What is needed is a copy of each line in the listing that contains "down".

##############################

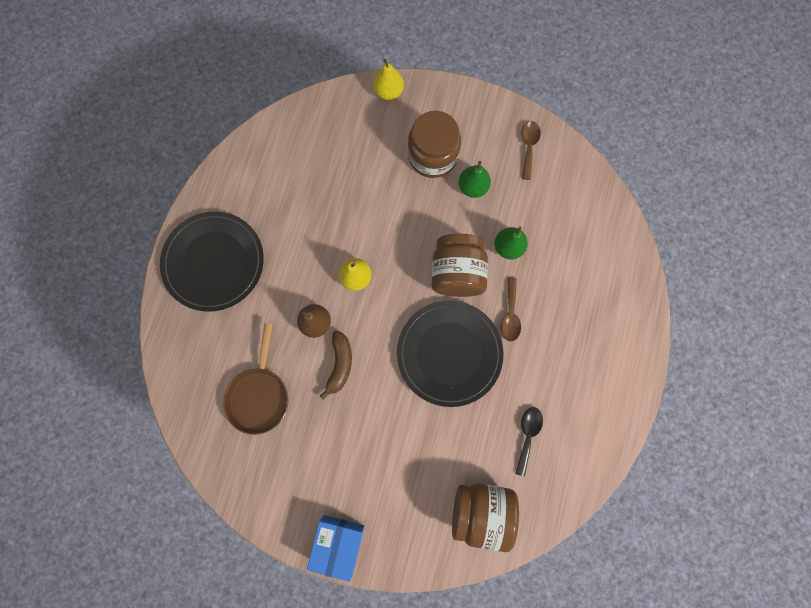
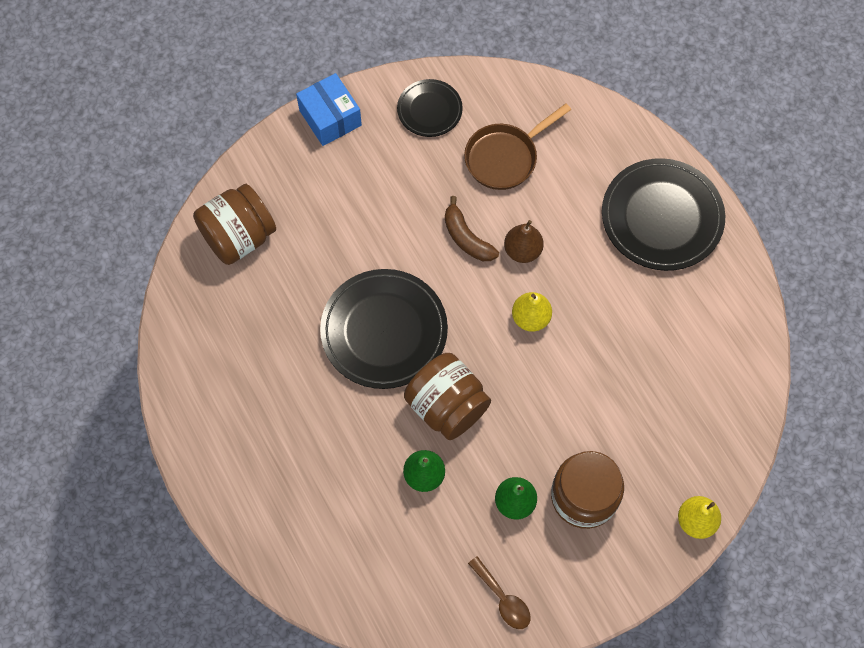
camera: 135 degrees right, 10 degrees down
brown pan [223,323,288,435] -> brown pan turned 90 degrees counterclockwise [464,103,571,190]
brown spoon [500,277,521,341] -> none
black spoon [515,407,543,476] -> none
none -> black plate [397,79,463,137]

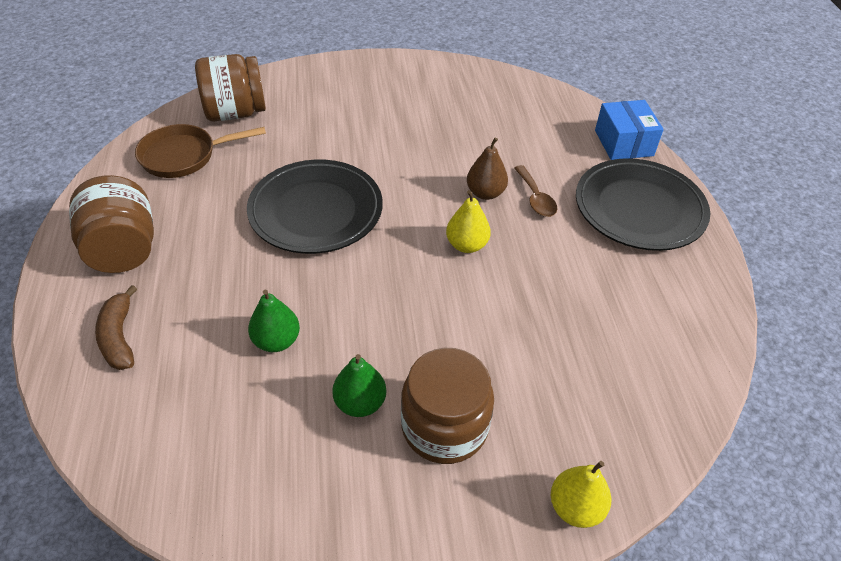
camera: 20 degrees right, 20 degrees down
blue box [296,73,362,146] -> blue box moved to [595,100,664,160]
black plate [397,79,463,137] -> none
brown jar [404,353,491,440] -> brown jar moved to [69,175,154,273]
brown banana [445,196,499,261] -> brown banana moved to [95,285,137,370]
brown pan [464,103,571,190] -> brown pan moved to [135,124,266,178]
brown spoon [468,556,531,629] -> brown spoon moved to [514,165,557,217]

##############################

Written response |
camera: 135 degrees right, 10 degrees down
camera: 20 degrees right, 20 degrees down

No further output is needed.